Information provided:
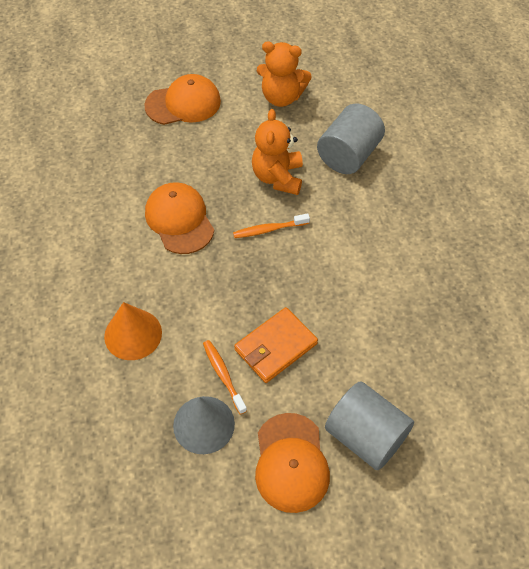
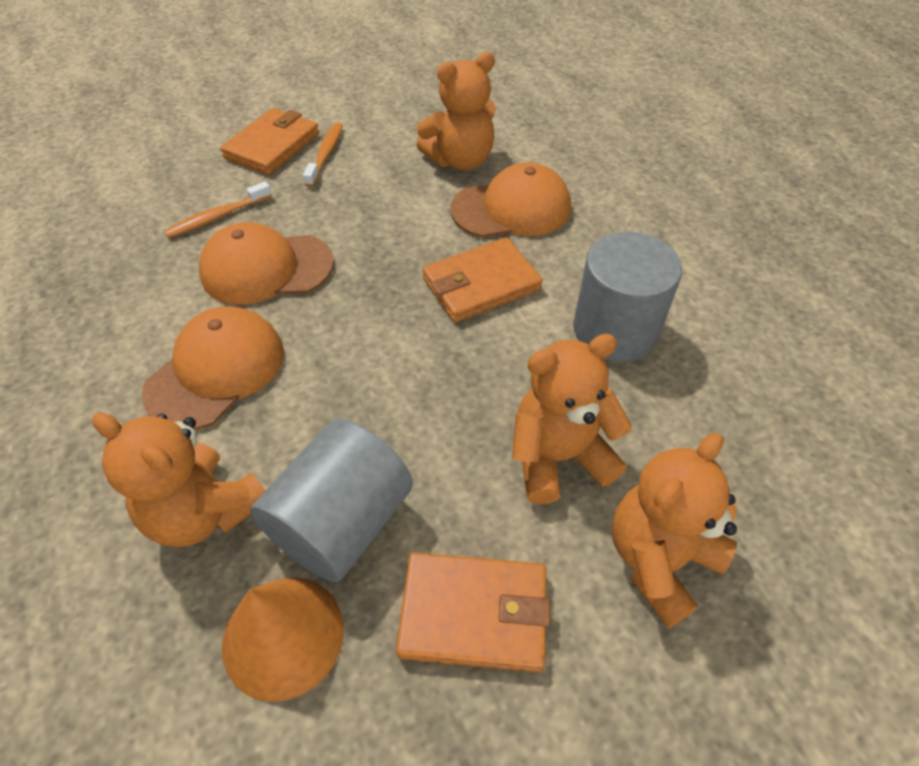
grey cone: [173,396,235,454] = 1 -> none = 0
orange teddy bear: [252,109,303,195] [257,42,312,107] = 2 -> [92,412,266,547] [417,52,496,170] [512,334,632,504] [612,433,737,628] = 4
orange wallet: [234,307,318,383] = 1 -> [220,108,319,175] [396,552,550,672] [422,237,543,322] = 3

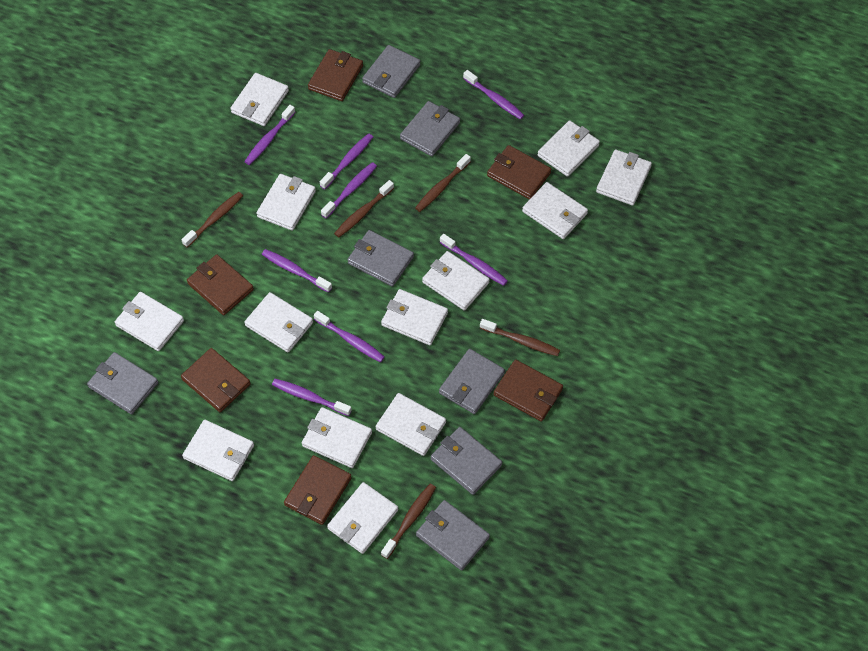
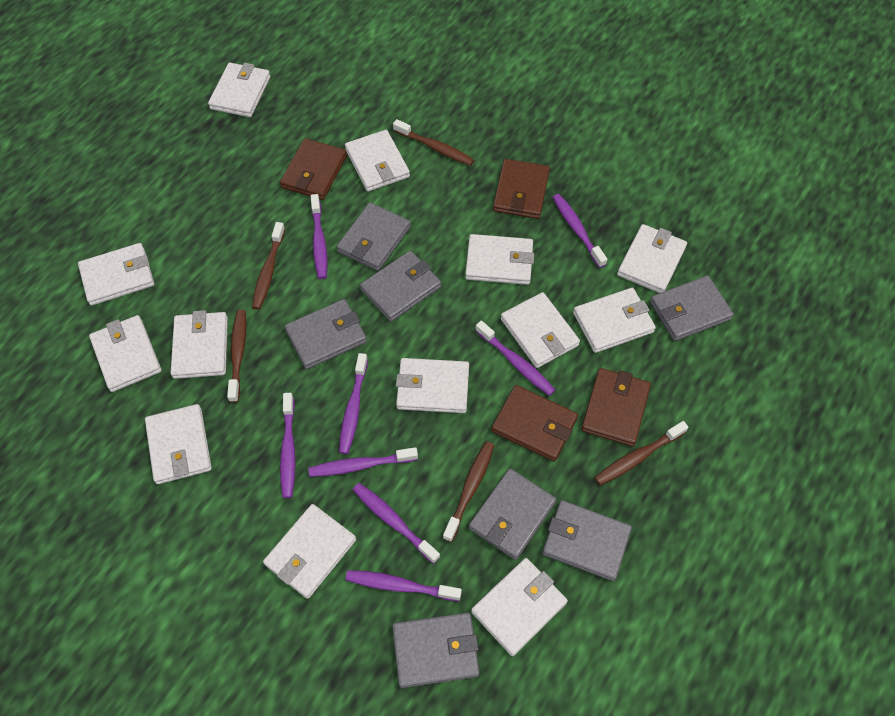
brown wallet: [181,348,251,412] [187,254,254,315] [284,455,352,525] [308,49,363,101] [487,145,552,200] [493,360,563,422] = 6 -> [280,138,347,200] [491,385,578,462] [493,159,550,219] [581,368,651,447] = 4

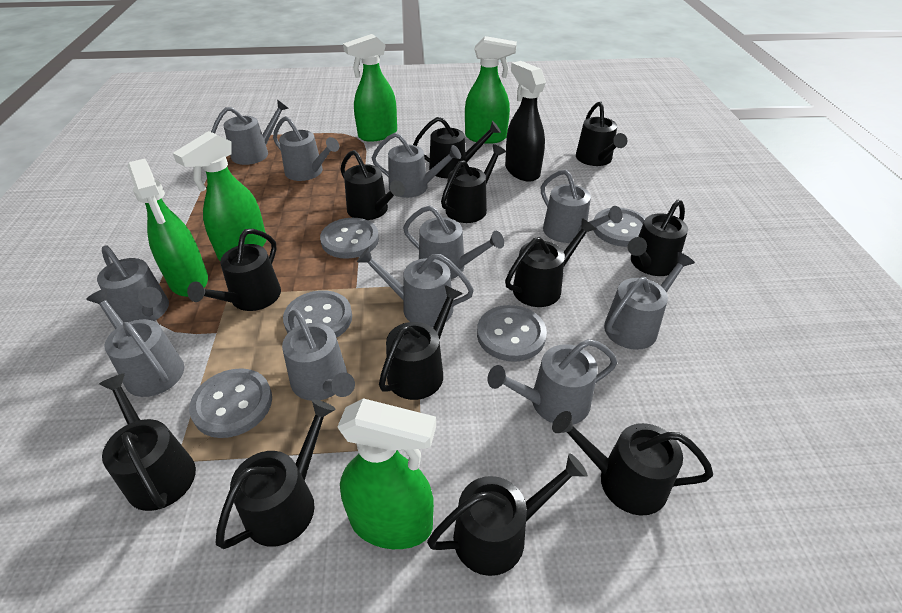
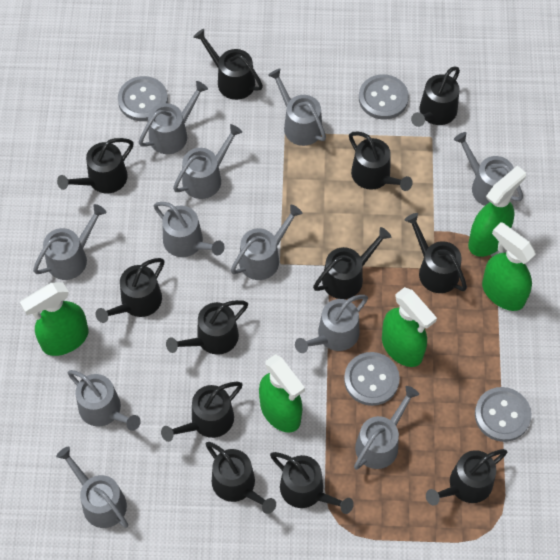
black spray bottle: [505,61,546,181] = 1 -> none = 0
grey button: [189,368,272,438] [283,290,352,338] [320,218,379,259] [477,305,547,362] [593,208,646,247] = 5 -> [118,76,168,121] [344,352,400,406] [359,74,409,120] [475,387,531,442] = 4

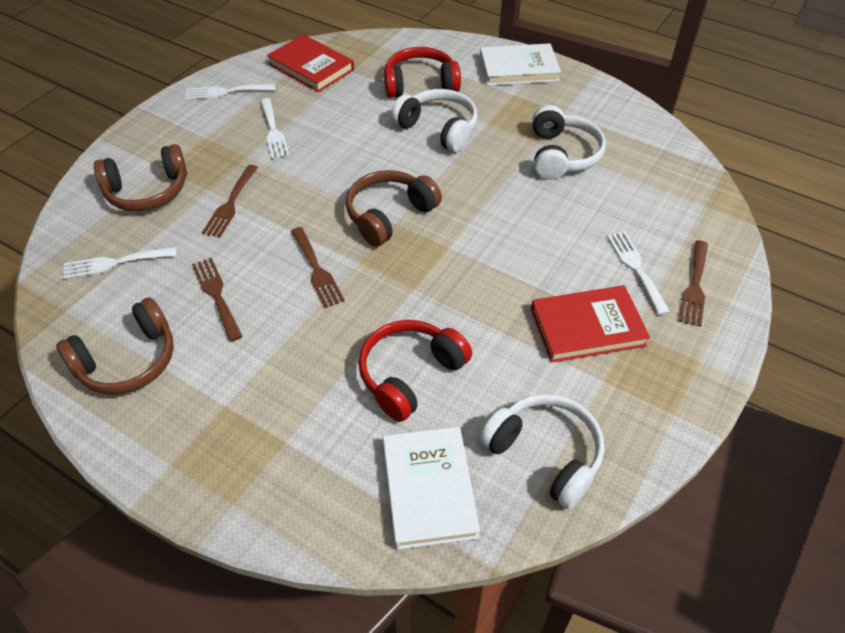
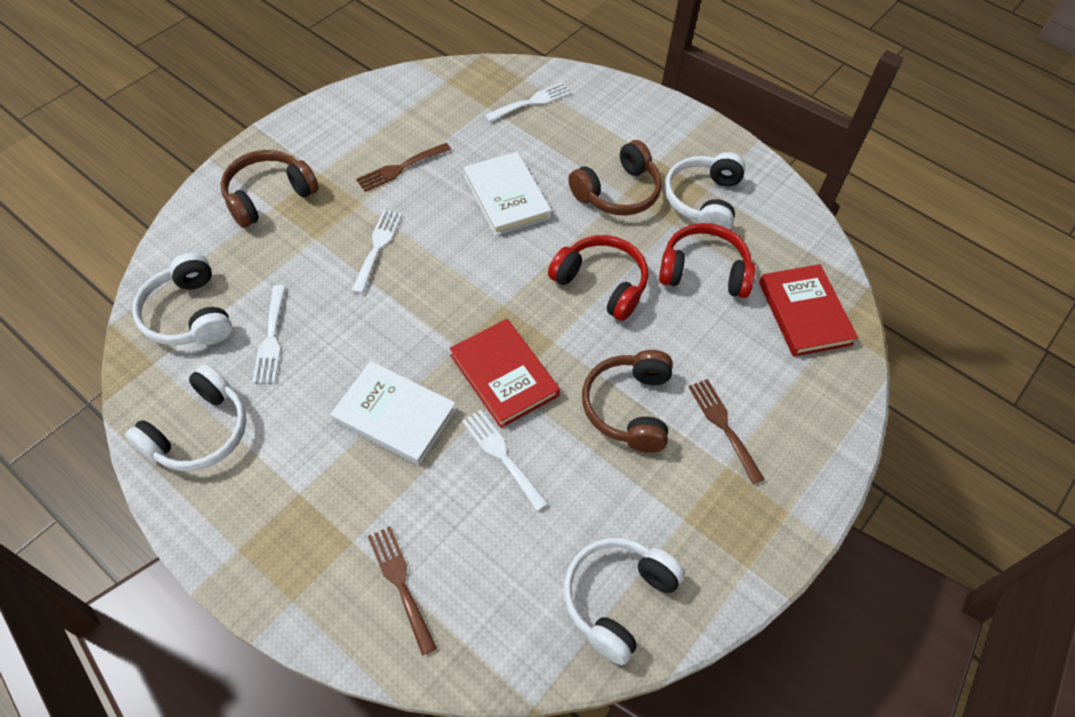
brown fork: [192,258,243,342] [202,165,258,237] [291,227,345,308] [679,240,708,327] = 4 -> [356,143,451,192] [368,527,437,656] [689,379,764,484] = 3
white headphones: [391,89,478,152] [480,394,604,509] [532,105,606,180] = 3 -> [125,364,247,471] [132,252,232,345] [564,538,685,665] [664,152,746,230] = 4

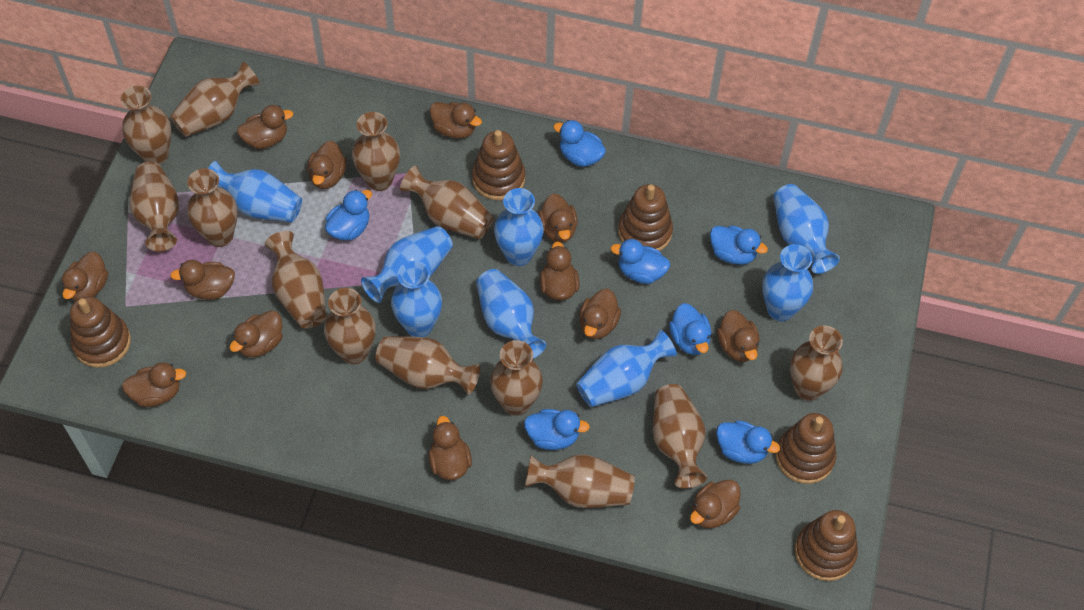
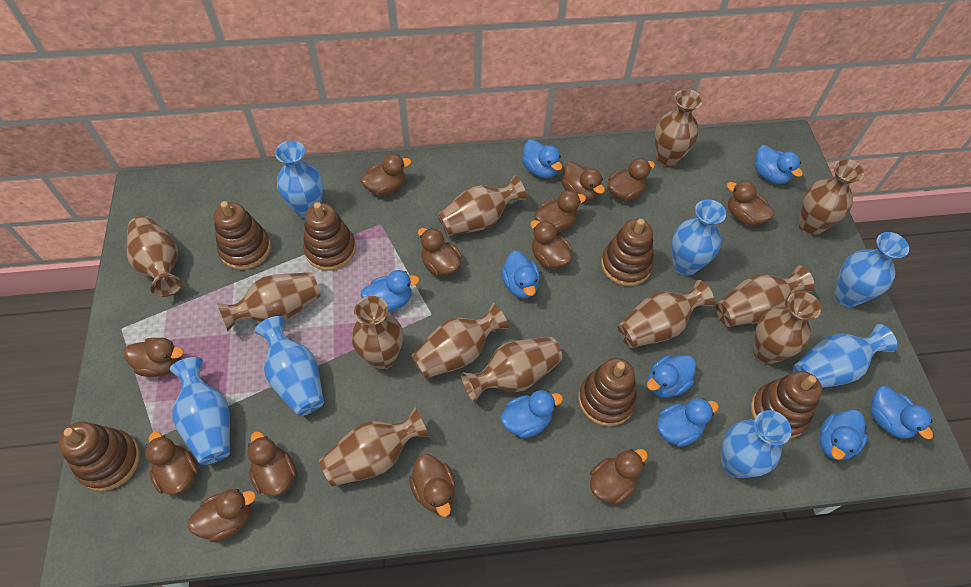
blue duck: [325,190,372,240] [524,409,590,450] [553,120,606,167] [610,239,670,284] [669,303,711,355] [710,225,768,265] [716,420,780,464] = 7 -> [361,270,419,312] [501,251,540,298] [501,390,563,438] [522,139,562,178] [647,355,696,398] [657,398,719,447] [755,145,803,184] [820,410,868,460] [871,386,933,439] = 9
blue vase: [208,161,302,222] [361,226,453,303] [391,261,442,337] [476,269,546,359] [494,188,544,266] [576,329,677,407] [762,244,813,321] [773,184,840,274] = 8 -> [170,357,230,465] [255,316,324,416] [275,141,323,219] [672,199,726,276] [721,410,792,478] [793,324,898,388] [835,232,909,307] = 7
brown stacking toy: [70,297,131,368] [472,130,525,200] [618,184,673,251] [776,413,836,484] [795,510,858,581] = 5 -> [58,421,140,491] [214,201,271,270] [303,202,356,271] [578,358,637,426] [601,219,654,286] [751,371,822,439] = 6
brown vase: [120,86,172,165] [130,162,179,252] [170,61,260,137] [187,168,238,247] [265,231,326,329] [324,288,376,364] [352,112,400,191] [376,336,480,394] [400,166,494,239] [490,340,543,416] [525,454,635,508] [653,384,707,489] [790,325,843,401] = 13 -> [126,216,182,297] [217,272,320,331] [319,408,430,487] [351,296,403,370] [411,303,509,379] [438,176,527,236] [461,337,562,402] [618,280,715,348] [655,89,702,167] [716,265,815,327] [753,291,821,365] [799,159,864,236] = 12

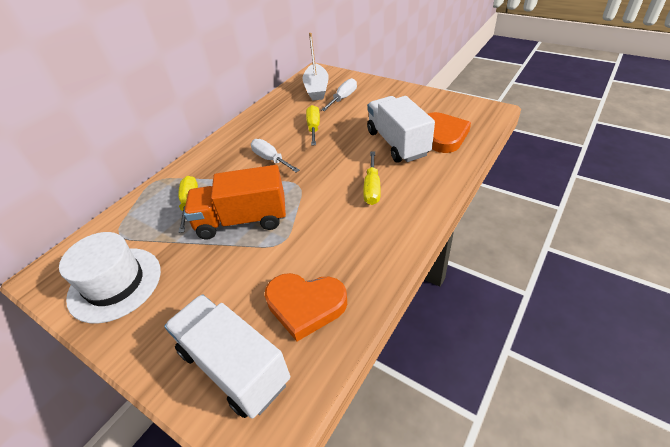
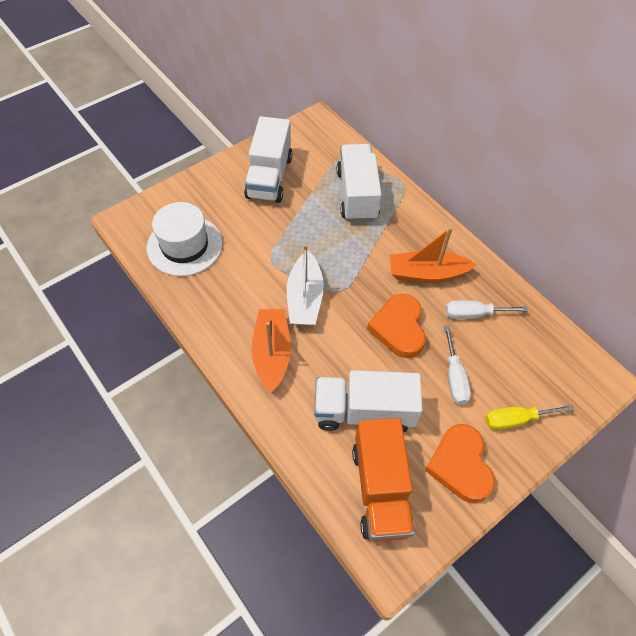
orange boat: none = 0 -> [251,309,291,393] [390,227,477,283] = 2
white truck: [164,294,290,419] [367,96,435,163] = 2 -> [244,116,292,203] [314,370,423,433] [337,144,382,222] = 3
yellow screwdriver: [178,176,198,233] [306,105,320,146] [363,152,381,205] = 3 -> [485,405,574,430] = 1

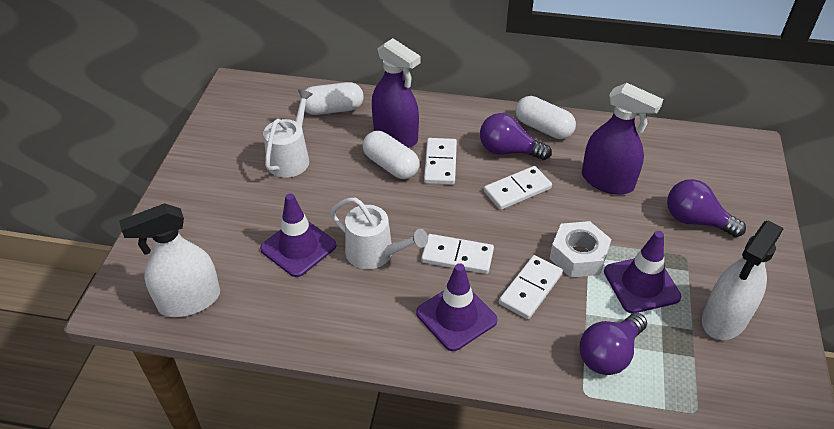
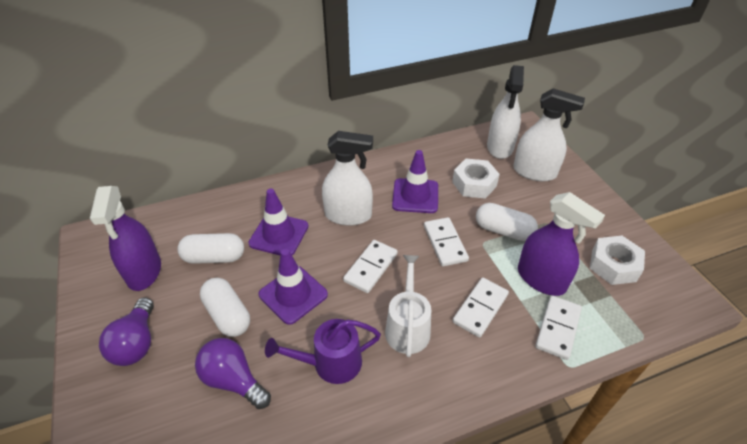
purple light bulb: [480,113,552,160] [580,313,647,375] [667,179,746,237] = 3 -> [99,297,154,366] [195,338,271,409] = 2
purple watering can: none = 0 -> [265,319,381,384] = 1
white nut: [549,221,611,278] = 1 -> [452,159,500,199] [590,236,645,285] = 2
white spray bottle: [119,203,220,317] [702,221,783,340] = 2 -> [322,131,373,226] [487,65,524,159] [513,88,585,181] = 3
white watering can: [263,89,313,178] [330,197,428,269] = 2 -> [385,255,431,357] = 1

Brief:
What lines in the data hold the word "bottle"? Return them.

Output of the exercise:
black spray bottle: [505,61,546,181] = 1 -> none = 0
white spray bottle: [119,203,220,317] [702,221,783,340] = 2 -> [322,131,373,226] [487,65,524,159] [513,88,585,181] = 3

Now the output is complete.